Information supplied >>
►

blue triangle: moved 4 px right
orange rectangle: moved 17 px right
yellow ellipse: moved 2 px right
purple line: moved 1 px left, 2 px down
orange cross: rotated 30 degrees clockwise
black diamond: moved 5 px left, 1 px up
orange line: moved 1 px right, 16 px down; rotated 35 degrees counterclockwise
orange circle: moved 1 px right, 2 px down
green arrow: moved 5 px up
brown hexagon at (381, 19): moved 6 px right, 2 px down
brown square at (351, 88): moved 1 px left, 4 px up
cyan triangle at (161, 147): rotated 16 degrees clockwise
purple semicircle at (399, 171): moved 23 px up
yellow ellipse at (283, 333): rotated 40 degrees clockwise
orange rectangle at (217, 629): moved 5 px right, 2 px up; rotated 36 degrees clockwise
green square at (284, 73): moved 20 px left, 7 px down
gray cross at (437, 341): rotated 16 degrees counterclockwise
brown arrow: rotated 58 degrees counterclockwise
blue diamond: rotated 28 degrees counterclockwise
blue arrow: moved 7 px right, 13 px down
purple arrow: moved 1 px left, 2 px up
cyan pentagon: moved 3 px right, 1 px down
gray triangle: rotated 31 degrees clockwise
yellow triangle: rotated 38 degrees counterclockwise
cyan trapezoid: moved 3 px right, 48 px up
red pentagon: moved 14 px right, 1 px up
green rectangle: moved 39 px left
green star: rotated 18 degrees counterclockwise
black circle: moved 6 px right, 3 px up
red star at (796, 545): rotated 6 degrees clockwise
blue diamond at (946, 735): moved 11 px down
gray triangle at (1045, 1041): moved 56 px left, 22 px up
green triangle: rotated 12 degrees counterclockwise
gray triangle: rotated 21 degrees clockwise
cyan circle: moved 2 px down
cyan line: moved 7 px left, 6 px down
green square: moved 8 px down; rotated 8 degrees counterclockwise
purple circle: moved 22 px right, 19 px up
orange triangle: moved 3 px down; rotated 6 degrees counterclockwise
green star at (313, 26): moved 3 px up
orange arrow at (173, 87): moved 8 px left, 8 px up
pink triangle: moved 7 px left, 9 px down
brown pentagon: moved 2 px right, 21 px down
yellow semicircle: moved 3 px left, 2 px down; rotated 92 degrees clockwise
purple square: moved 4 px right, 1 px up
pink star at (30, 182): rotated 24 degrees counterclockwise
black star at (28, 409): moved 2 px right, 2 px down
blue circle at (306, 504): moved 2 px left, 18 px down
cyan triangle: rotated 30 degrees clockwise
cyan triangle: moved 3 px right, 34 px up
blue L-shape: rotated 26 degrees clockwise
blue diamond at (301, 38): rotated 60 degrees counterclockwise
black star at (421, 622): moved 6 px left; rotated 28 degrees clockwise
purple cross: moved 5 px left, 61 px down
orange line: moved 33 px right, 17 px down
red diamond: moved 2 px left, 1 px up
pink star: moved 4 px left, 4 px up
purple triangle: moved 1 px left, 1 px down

◄

Work order >>
Reproduce verbatim only the segment of the listing bounded by the line containing "red pentagon: moved 14 px right, 1 px up" and the line containing "black star at (28, 409): moved", with both boundary lines included.

Task solution >>
red pentagon: moved 14 px right, 1 px up
green rectangle: moved 39 px left
green star: rotated 18 degrees counterclockwise
black circle: moved 6 px right, 3 px up
red star at (796, 545): rotated 6 degrees clockwise
blue diamond at (946, 735): moved 11 px down
gray triangle at (1045, 1041): moved 56 px left, 22 px up
green triangle: rotated 12 degrees counterclockwise
gray triangle: rotated 21 degrees clockwise
cyan circle: moved 2 px down
cyan line: moved 7 px left, 6 px down
green square: moved 8 px down; rotated 8 degrees counterclockwise
purple circle: moved 22 px right, 19 px up
orange triangle: moved 3 px down; rotated 6 degrees counterclockwise
green star at (313, 26): moved 3 px up
orange arrow at (173, 87): moved 8 px left, 8 px up
pink triangle: moved 7 px left, 9 px down
brown pentagon: moved 2 px right, 21 px down
yellow semicircle: moved 3 px left, 2 px down; rotated 92 degrees clockwise
purple square: moved 4 px right, 1 px up
pink star at (30, 182): rotated 24 degrees counterclockwise
black star at (28, 409): moved 2 px right, 2 px down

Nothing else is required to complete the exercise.